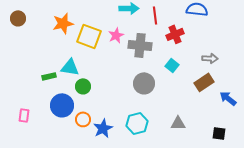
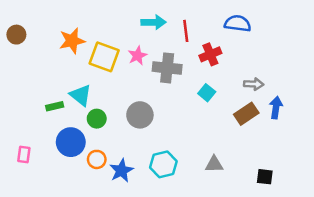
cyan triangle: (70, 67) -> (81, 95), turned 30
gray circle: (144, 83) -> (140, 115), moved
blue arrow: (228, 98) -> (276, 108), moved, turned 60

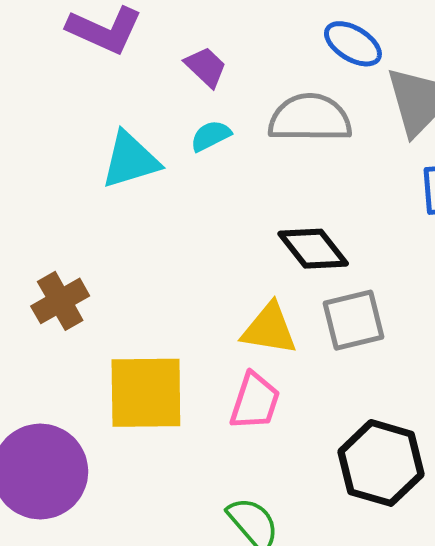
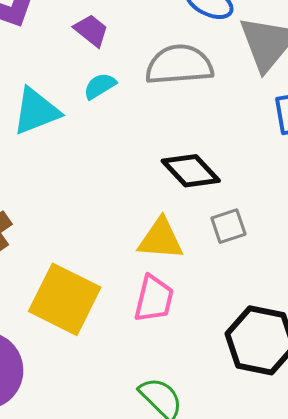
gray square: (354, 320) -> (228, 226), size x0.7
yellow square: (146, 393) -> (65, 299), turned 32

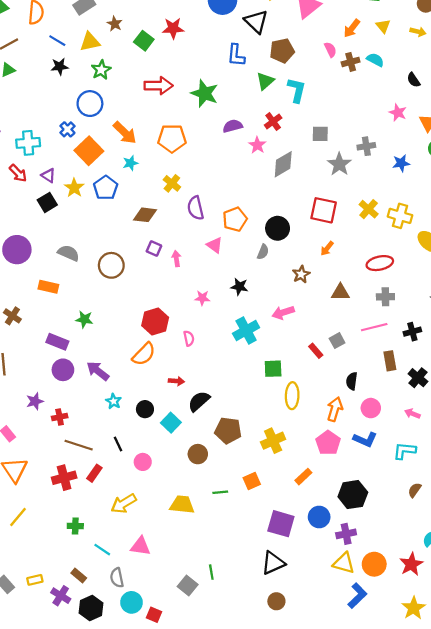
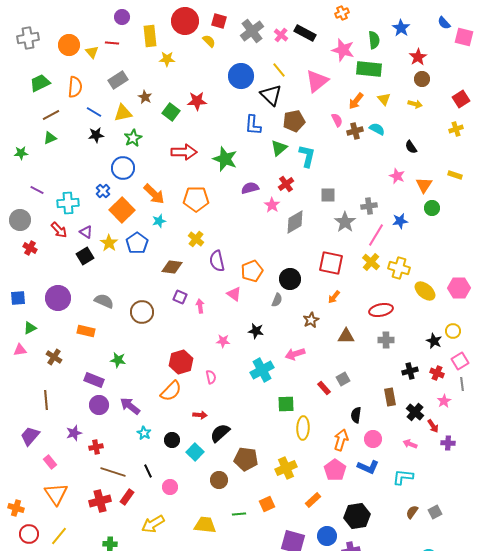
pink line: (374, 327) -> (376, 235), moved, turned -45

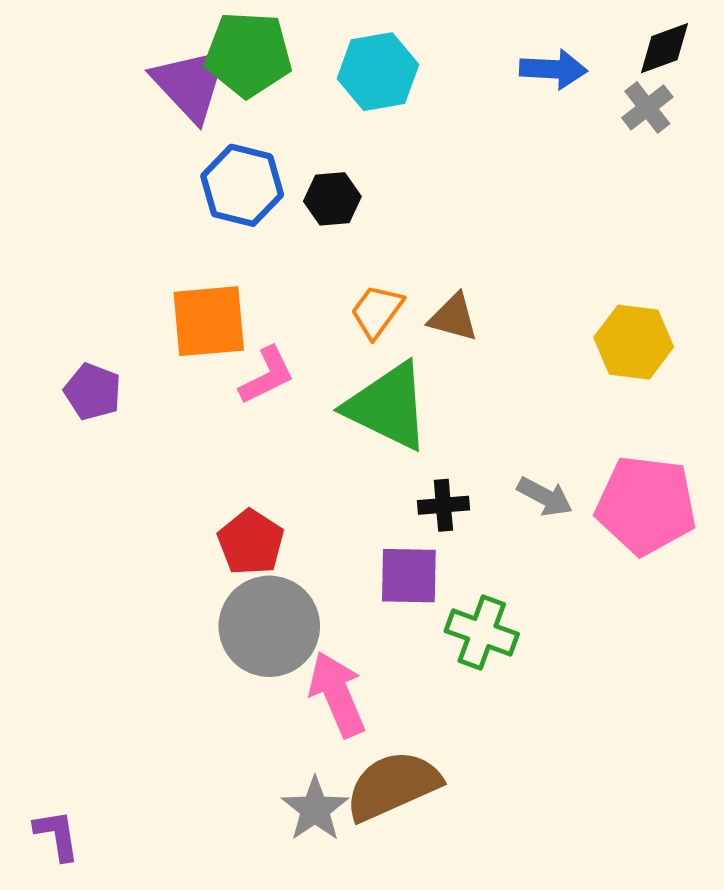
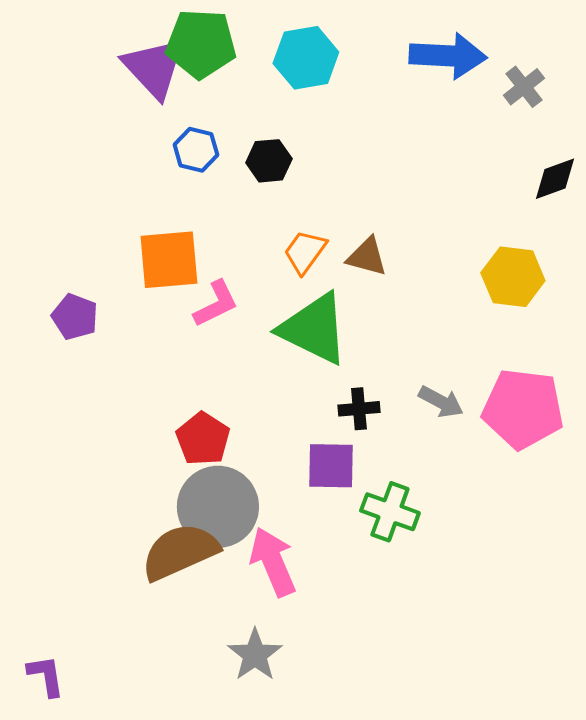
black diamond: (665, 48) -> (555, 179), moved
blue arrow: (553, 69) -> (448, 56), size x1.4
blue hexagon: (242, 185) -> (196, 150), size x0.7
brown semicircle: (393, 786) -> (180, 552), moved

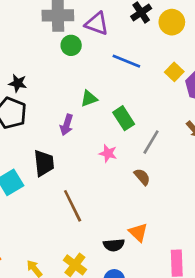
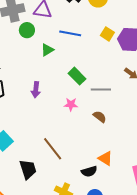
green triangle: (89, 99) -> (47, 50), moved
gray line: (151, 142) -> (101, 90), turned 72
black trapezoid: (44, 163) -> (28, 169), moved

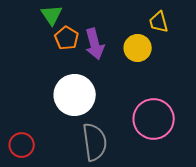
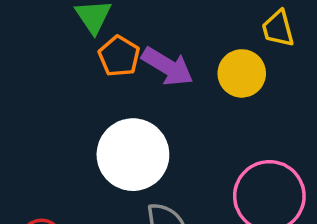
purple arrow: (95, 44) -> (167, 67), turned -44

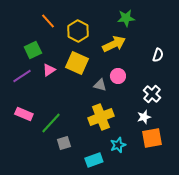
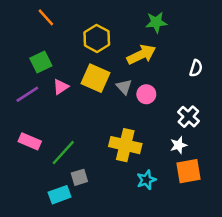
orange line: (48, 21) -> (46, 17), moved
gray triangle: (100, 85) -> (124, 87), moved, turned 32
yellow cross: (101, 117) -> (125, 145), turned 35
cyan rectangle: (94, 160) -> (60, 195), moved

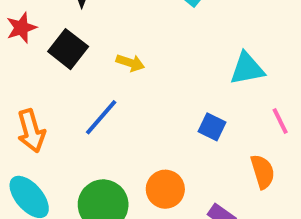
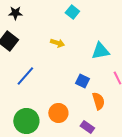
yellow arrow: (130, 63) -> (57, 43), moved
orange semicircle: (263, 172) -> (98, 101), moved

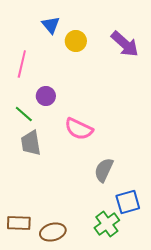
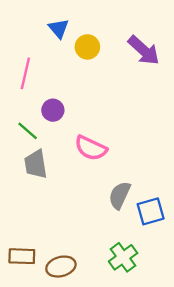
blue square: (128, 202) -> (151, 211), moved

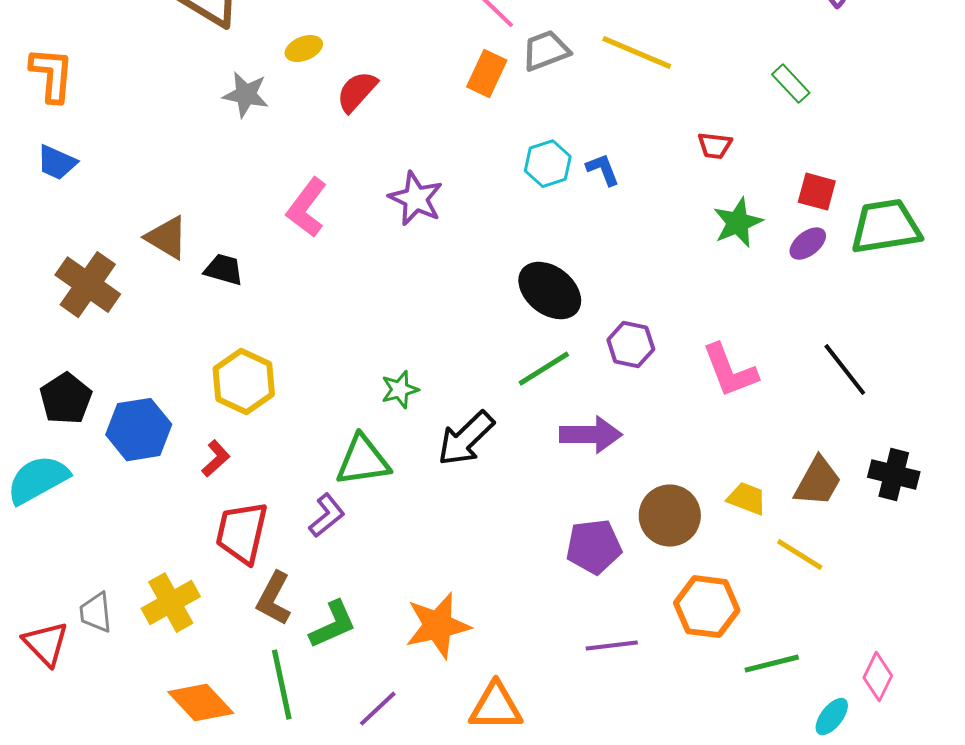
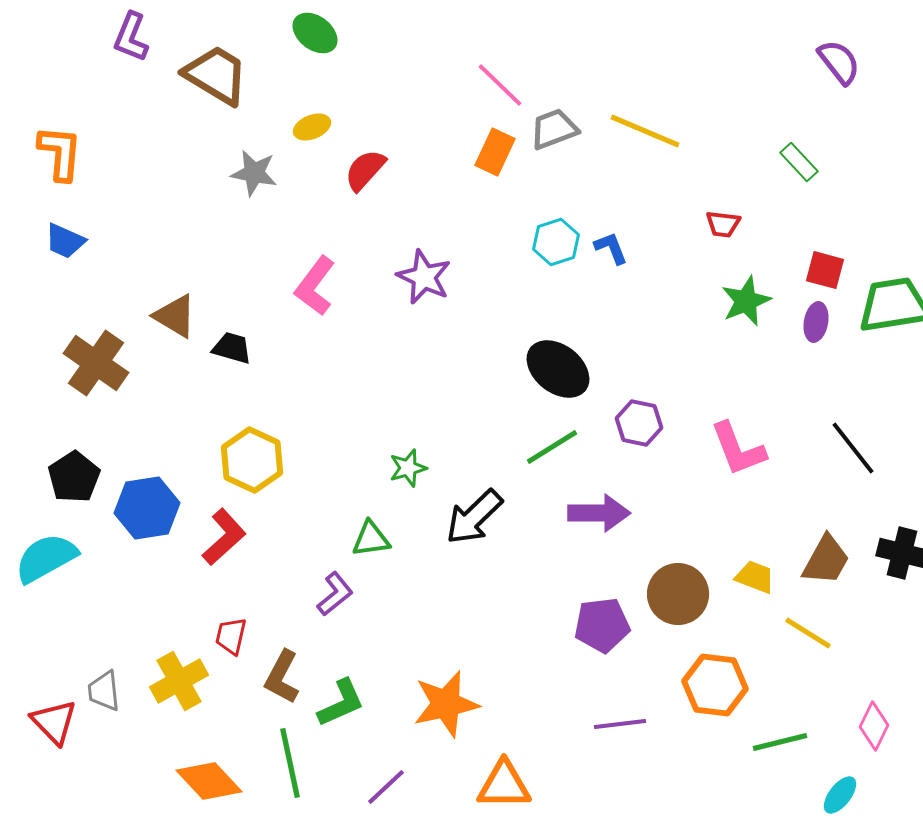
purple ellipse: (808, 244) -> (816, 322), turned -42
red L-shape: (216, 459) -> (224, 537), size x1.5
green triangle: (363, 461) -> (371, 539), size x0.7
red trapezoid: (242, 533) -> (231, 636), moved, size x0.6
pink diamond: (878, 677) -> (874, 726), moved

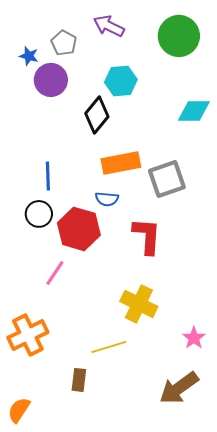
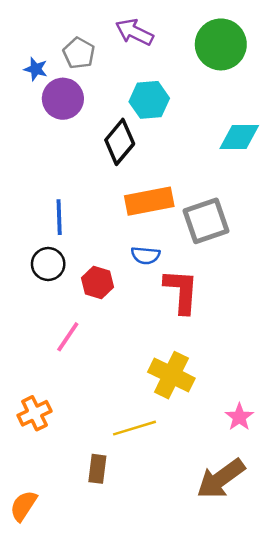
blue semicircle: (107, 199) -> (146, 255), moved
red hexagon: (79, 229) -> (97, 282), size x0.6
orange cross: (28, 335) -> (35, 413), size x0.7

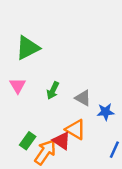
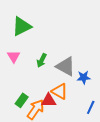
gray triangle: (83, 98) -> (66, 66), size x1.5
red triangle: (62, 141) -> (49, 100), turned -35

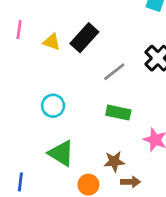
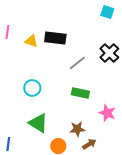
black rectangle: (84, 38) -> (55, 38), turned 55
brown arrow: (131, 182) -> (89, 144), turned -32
====
### [Action item]
In the data above, the stretch from the line with "blue arrow: (553, 69) -> (448, 56), size x1.4" through the line with "yellow cross: (101, 117)" is to be returned exactly, minus any pictures.

### [Solution to this exercise]
blue arrow: (553, 69) -> (448, 56), size x1.4
blue hexagon: (242, 185) -> (196, 150), size x0.7
brown semicircle: (393, 786) -> (180, 552), moved

green triangle: (89, 99) -> (47, 50), moved
gray line: (151, 142) -> (101, 90), turned 72
black trapezoid: (44, 163) -> (28, 169), moved

purple arrow: (95, 44) -> (167, 67), turned -44

orange line: (48, 21) -> (46, 17), moved
gray triangle: (100, 85) -> (124, 87), moved, turned 32
yellow cross: (101, 117) -> (125, 145), turned 35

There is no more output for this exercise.